>>>>

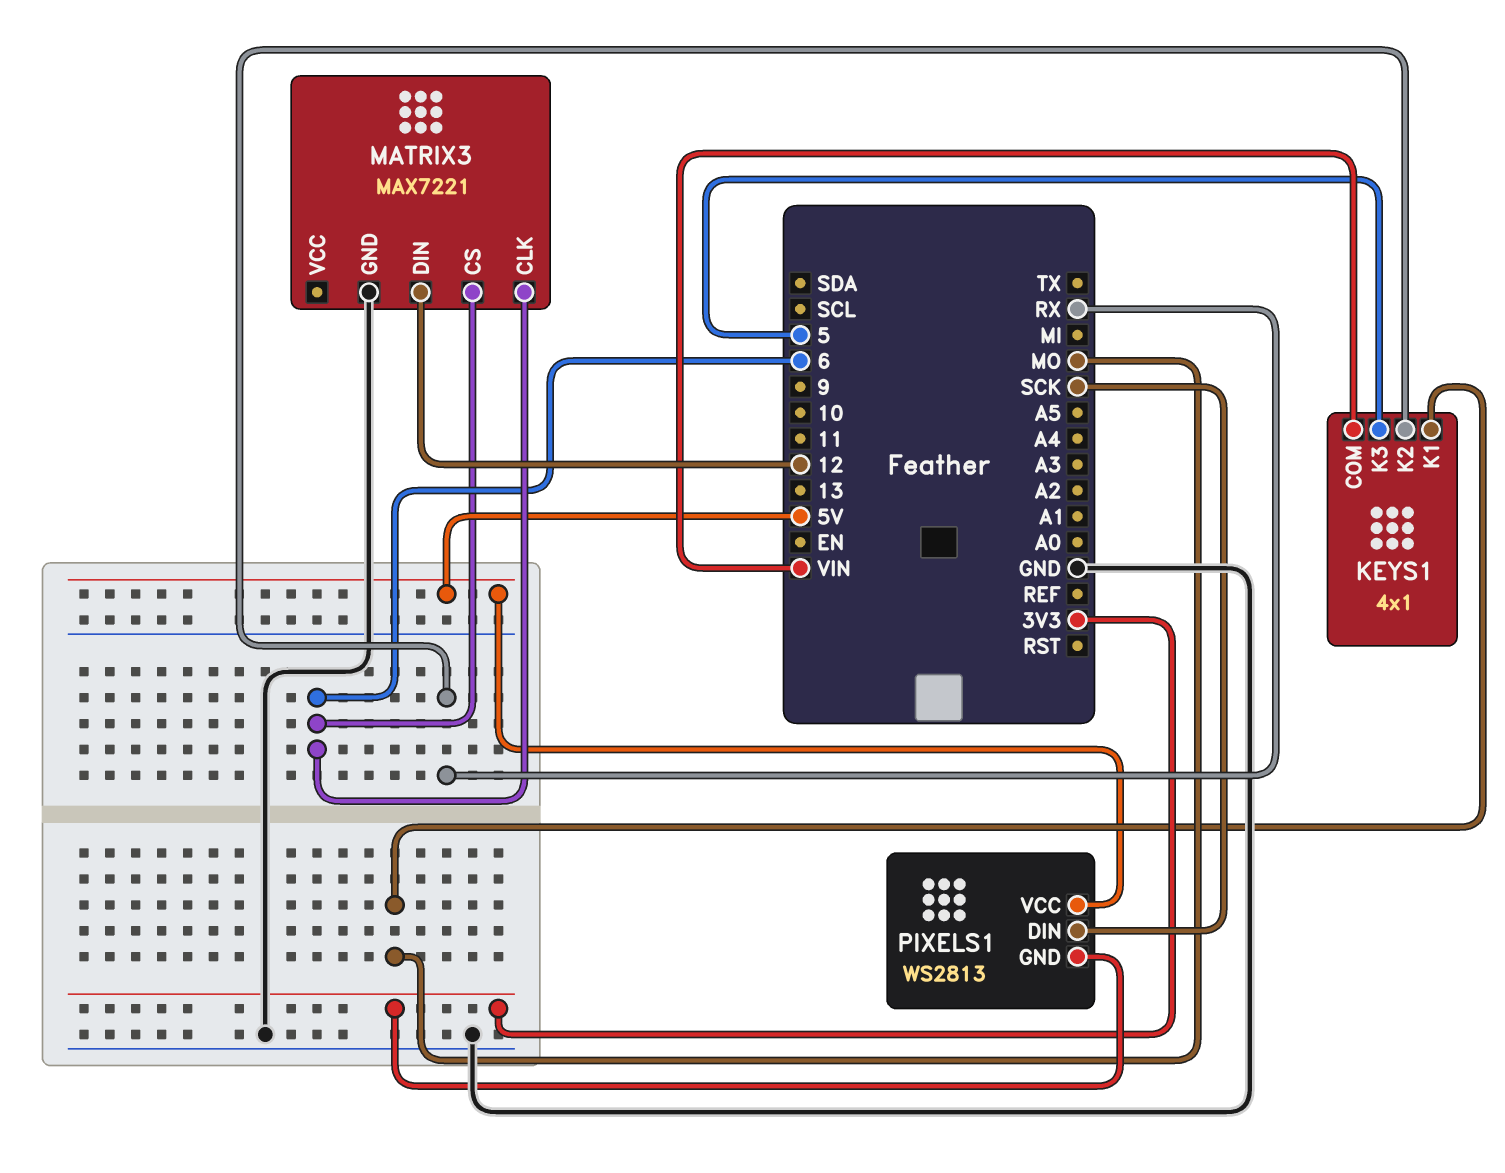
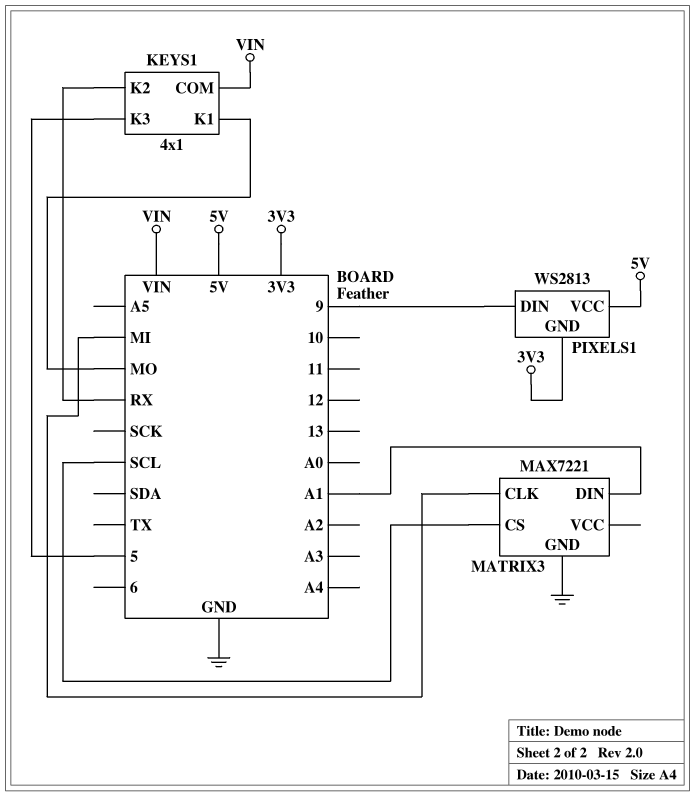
MATRIX3 pin CLK: 6 -> MI
MATRIX3 pin CS: 6 -> SCL
MATRIX3 pin DIN: 12 -> A1
PIXELS1 pin DIN: SCK -> 9

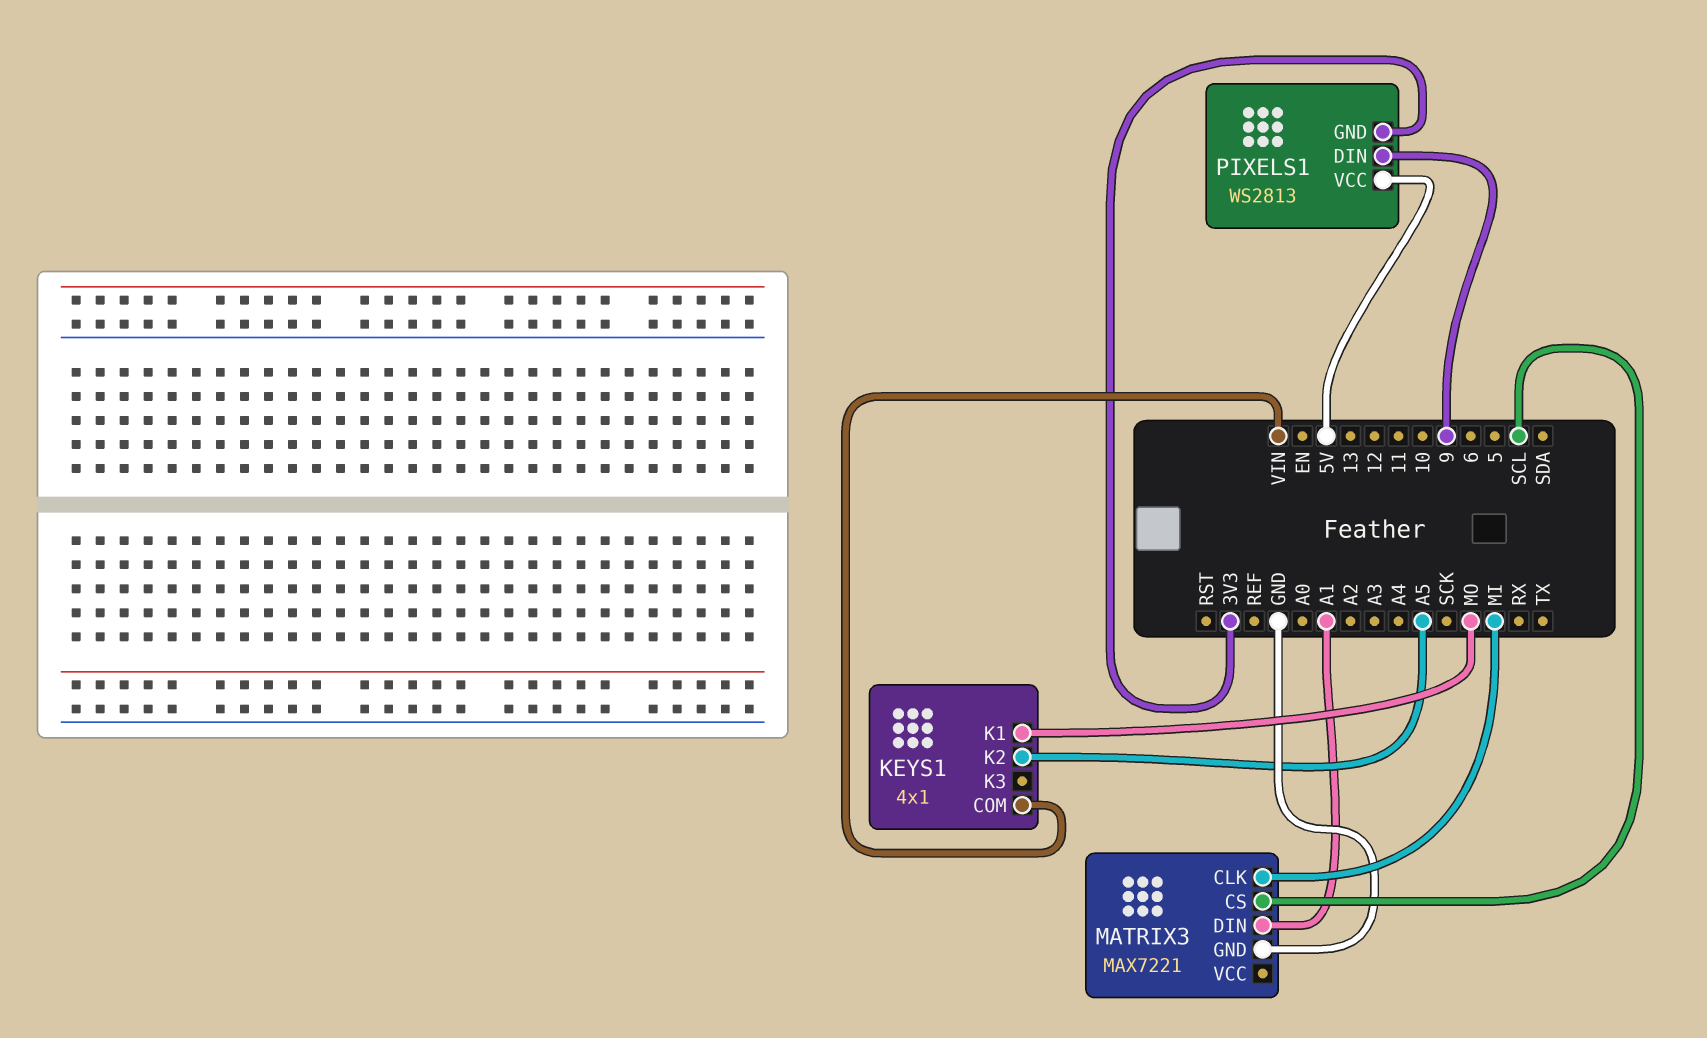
KEYS1 pin K2: RX -> A5
KEYS1 pin K3: 5 -> none

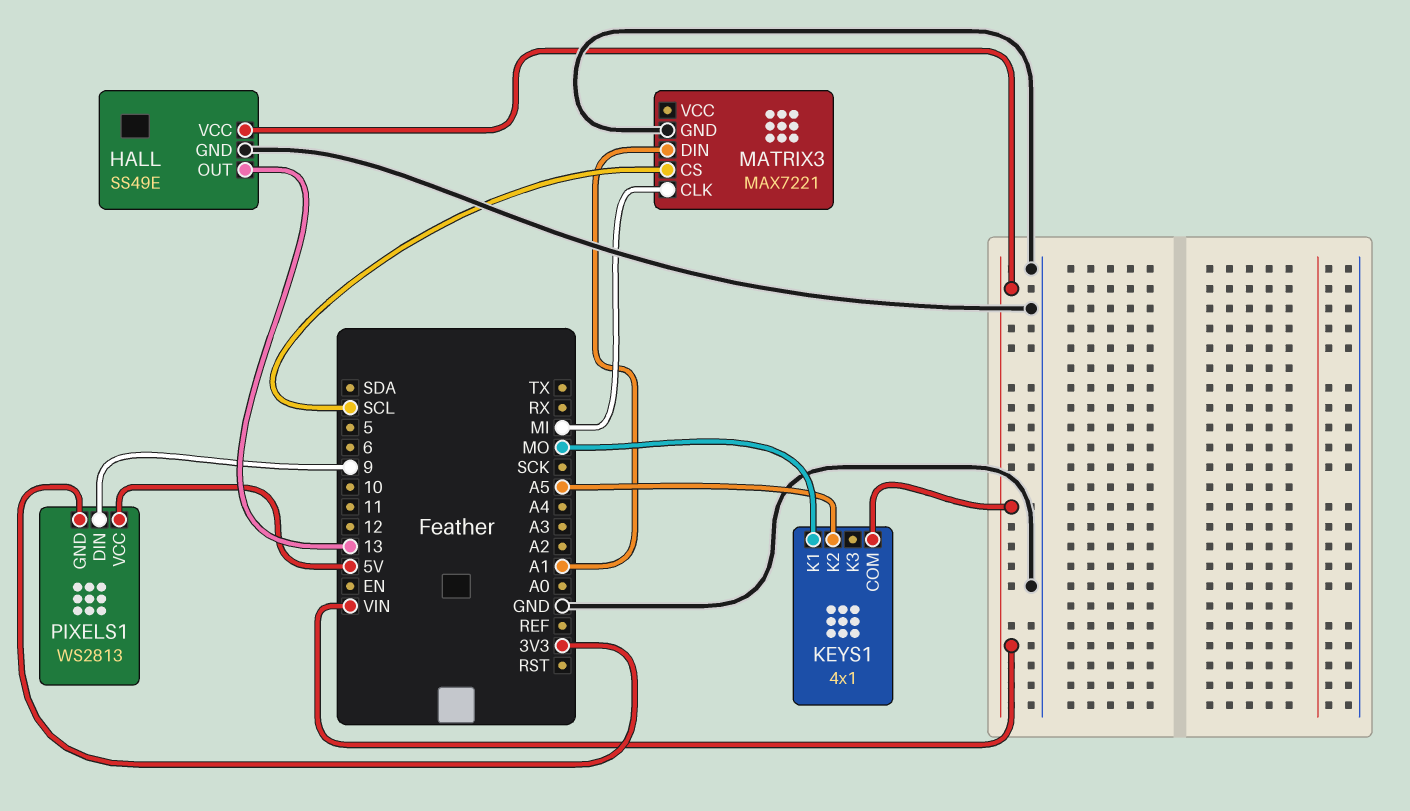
HALL: none -> SS49E
HALL pin GND: none -> GND
HALL pin OUT: none -> 13
HALL pin VCC: none -> VIN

<<<<

When the string "HALL" appears in a line of the records above, that line is to be copied.

● Result of this task
HALL: none -> SS49E
HALL pin GND: none -> GND
HALL pin OUT: none -> 13
HALL pin VCC: none -> VIN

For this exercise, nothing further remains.